**Brief:**
Return exactly the span of lines that opens with the line containing "(169, 177) = (587, 146): none -> green egg" and closes with the last line of the data, inclusive.

**Exercise data:**
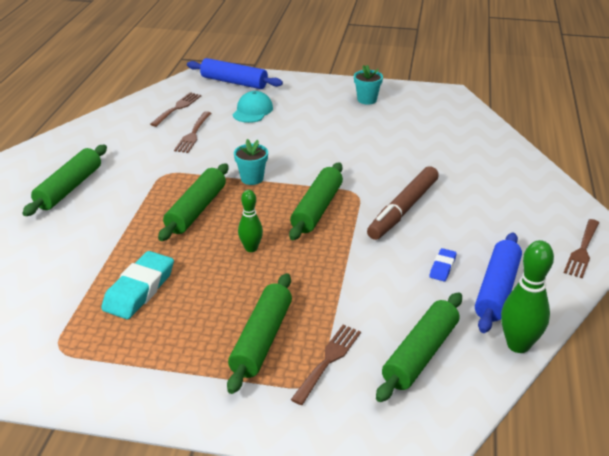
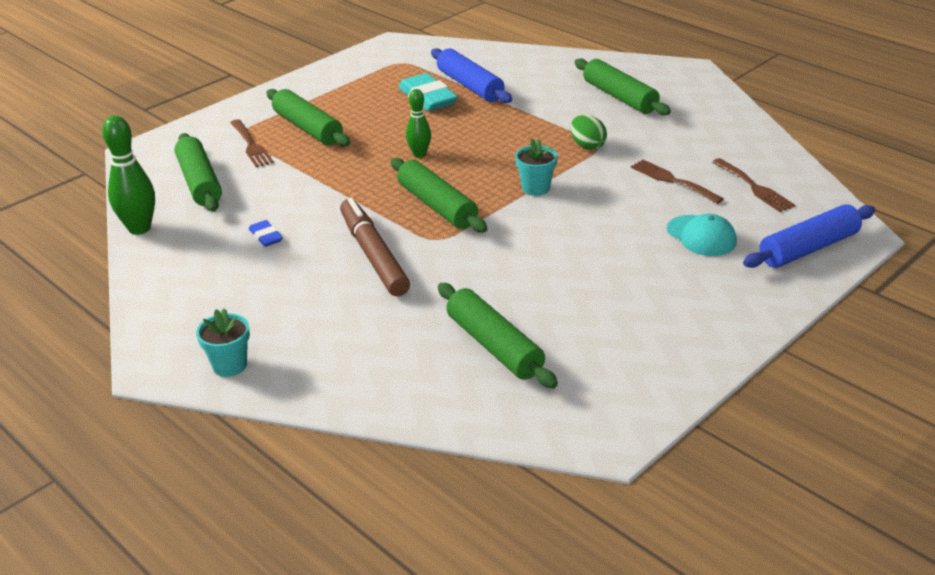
camera: 125 degrees right, 0 degrees up
(169, 177) = (587, 146): none -> green egg
(196, 210) = (512, 145): green rolling pin -> green rolling pin (494, 346)
(367, 100) = (655, 342): turquoise flower pot -> turquoise flower pot (229, 365)
(496, 290) = (201, 251): blue rolling pin -> blue rolling pin (470, 86)
(582, 250) = (166, 334): brown fork -> none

**Solved exercise:**
(169, 177) = (587, 146): none -> green egg
(196, 210) = (512, 145): green rolling pin -> green rolling pin (494, 346)
(367, 100) = (655, 342): turquoise flower pot -> turquoise flower pot (229, 365)
(496, 290) = (201, 251): blue rolling pin -> blue rolling pin (470, 86)
(582, 250) = (166, 334): brown fork -> none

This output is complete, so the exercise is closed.